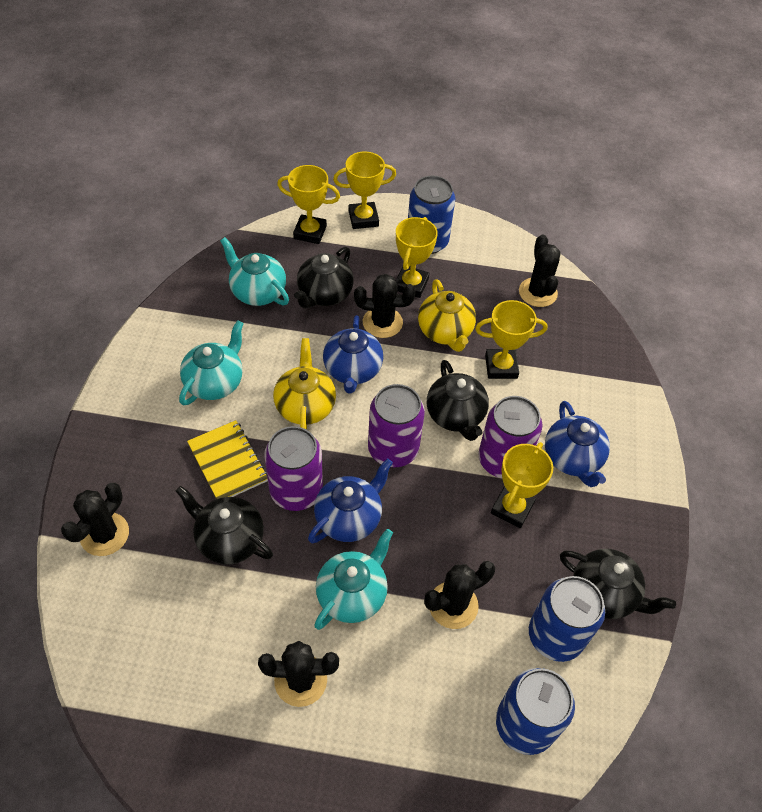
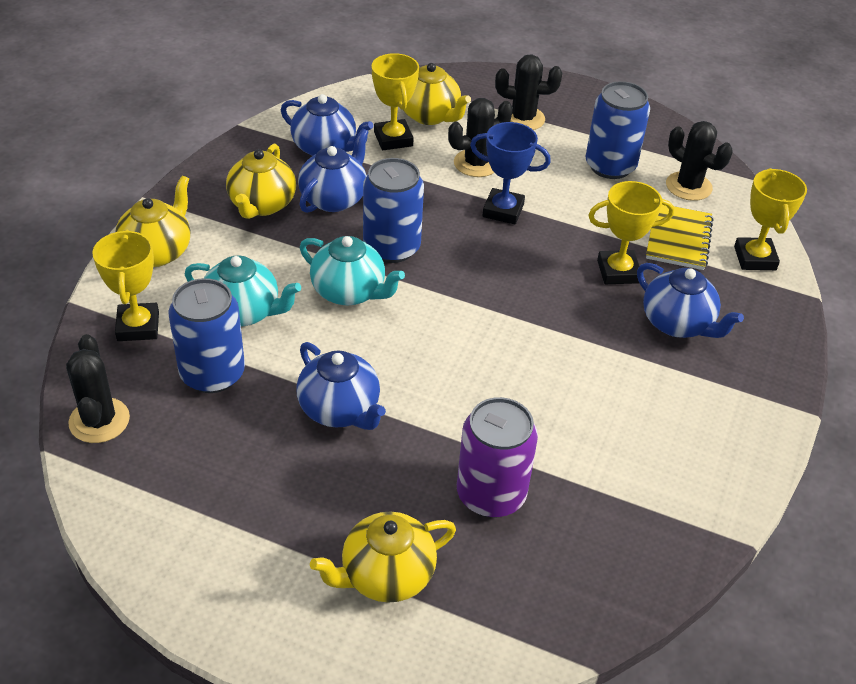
black cactus: 5 -> 4
black teapot: 4 -> 0
blue teapot: 3 -> 4
blue trophy: 0 -> 1
purple can: 3 -> 1
turquoise teapot: 3 -> 2
yellow teapot: 2 -> 4
yellow trophy: 5 -> 4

* [Task instructions]: From the entries above, return each line with the word "teapot" in it.

* [Solution below]:
black teapot: 4 -> 0
blue teapot: 3 -> 4
turquoise teapot: 3 -> 2
yellow teapot: 2 -> 4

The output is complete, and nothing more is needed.